DATA EXTRACT:

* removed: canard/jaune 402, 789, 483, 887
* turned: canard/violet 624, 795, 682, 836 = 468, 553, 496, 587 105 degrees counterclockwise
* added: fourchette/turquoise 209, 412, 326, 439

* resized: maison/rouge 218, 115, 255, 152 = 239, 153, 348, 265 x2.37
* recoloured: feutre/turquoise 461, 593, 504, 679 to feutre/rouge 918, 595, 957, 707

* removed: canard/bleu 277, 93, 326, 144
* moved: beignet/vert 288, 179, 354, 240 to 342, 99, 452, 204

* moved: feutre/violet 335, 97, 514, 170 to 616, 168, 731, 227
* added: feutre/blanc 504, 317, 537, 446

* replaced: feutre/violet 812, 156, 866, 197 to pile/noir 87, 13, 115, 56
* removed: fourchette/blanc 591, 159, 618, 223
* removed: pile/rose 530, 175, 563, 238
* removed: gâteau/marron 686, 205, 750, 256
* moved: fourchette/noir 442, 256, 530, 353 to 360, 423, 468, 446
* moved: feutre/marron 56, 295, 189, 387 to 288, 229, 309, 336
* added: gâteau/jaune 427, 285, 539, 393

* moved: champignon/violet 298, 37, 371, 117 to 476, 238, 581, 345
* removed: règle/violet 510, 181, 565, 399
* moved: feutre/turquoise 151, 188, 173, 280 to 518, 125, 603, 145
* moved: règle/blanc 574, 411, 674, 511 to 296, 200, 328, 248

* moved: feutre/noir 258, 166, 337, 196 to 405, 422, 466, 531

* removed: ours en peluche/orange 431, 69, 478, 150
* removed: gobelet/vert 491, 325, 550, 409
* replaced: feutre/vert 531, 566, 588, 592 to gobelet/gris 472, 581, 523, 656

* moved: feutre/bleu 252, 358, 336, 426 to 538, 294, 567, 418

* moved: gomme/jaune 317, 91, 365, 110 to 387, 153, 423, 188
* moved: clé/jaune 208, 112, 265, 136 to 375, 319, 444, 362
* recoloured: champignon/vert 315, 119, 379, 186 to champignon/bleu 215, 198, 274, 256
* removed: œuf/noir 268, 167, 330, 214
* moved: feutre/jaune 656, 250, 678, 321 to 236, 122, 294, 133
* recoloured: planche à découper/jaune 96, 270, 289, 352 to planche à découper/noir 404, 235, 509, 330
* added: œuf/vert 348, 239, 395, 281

PROBLEM TO SOLVE: Go through the records above and copy every line with the word "added".

ANSWER BOX:
* added: fourchette/turquoise 209, 412, 326, 439
* added: feutre/blanc 504, 317, 537, 446
* added: gâteau/jaune 427, 285, 539, 393
* added: œuf/vert 348, 239, 395, 281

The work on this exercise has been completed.